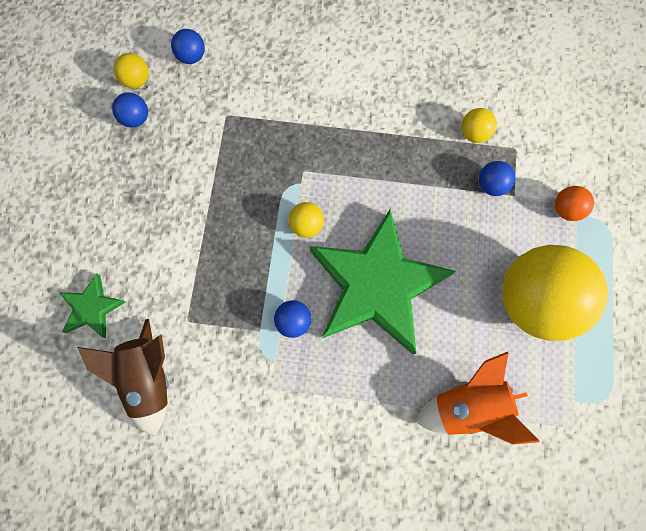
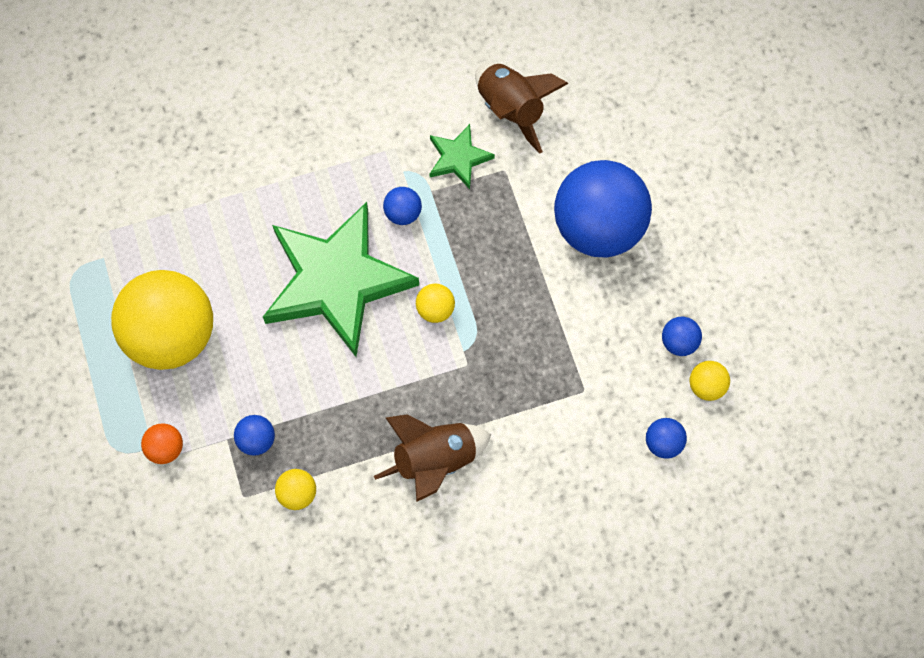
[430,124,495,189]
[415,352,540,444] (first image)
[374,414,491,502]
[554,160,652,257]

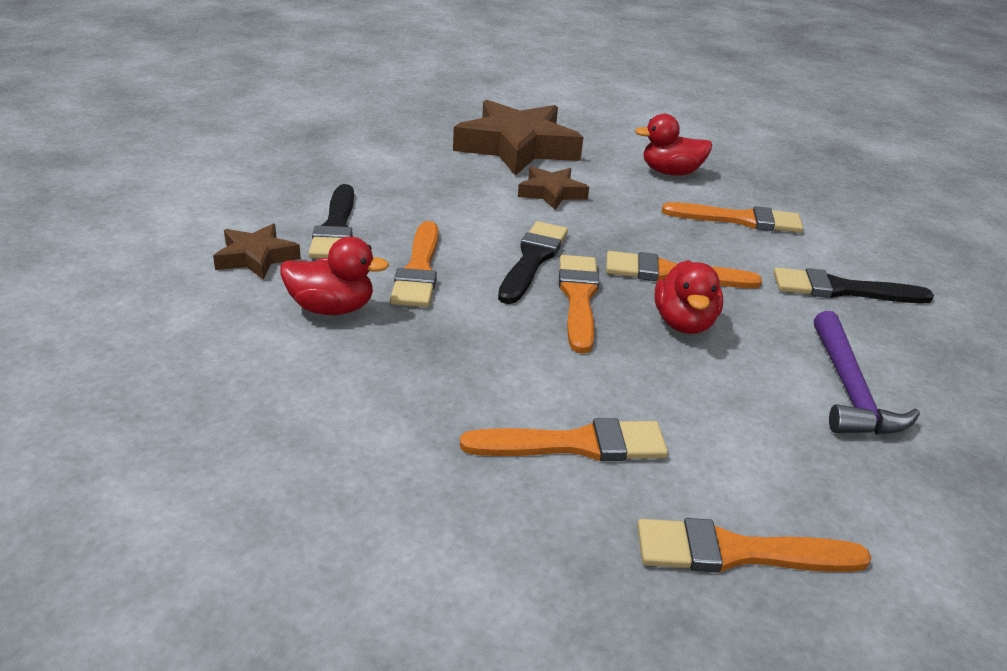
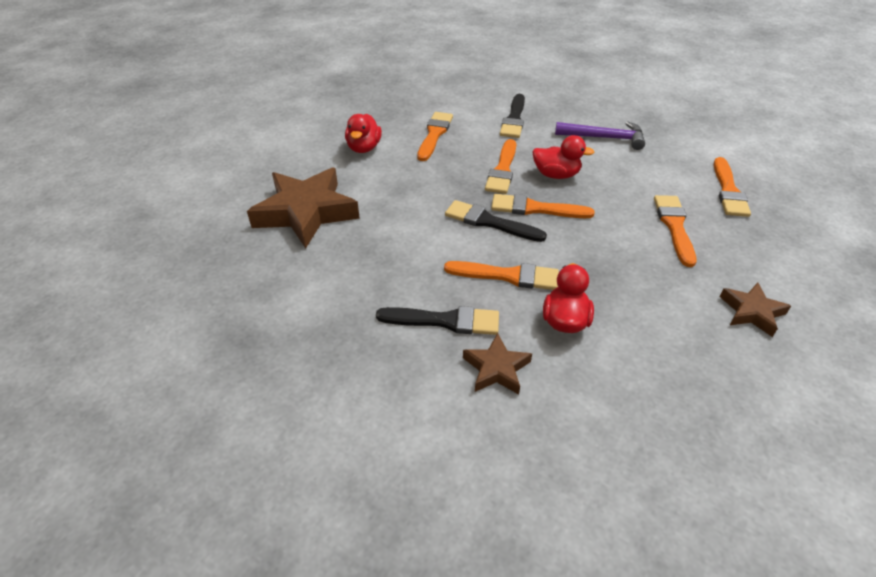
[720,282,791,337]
▬▬▬▬▬▬▬▬▬▬
_EXERCISE DESCRIPTION_
Retype only the lines above from the one with "[415,352,540,444] (first image)" through the last, both ends included, keeping every picture out of the copy.

_ANSWER TO THIS TASK_
[415,352,540,444] (first image)
[374,414,491,502]
[554,160,652,257]

[720,282,791,337]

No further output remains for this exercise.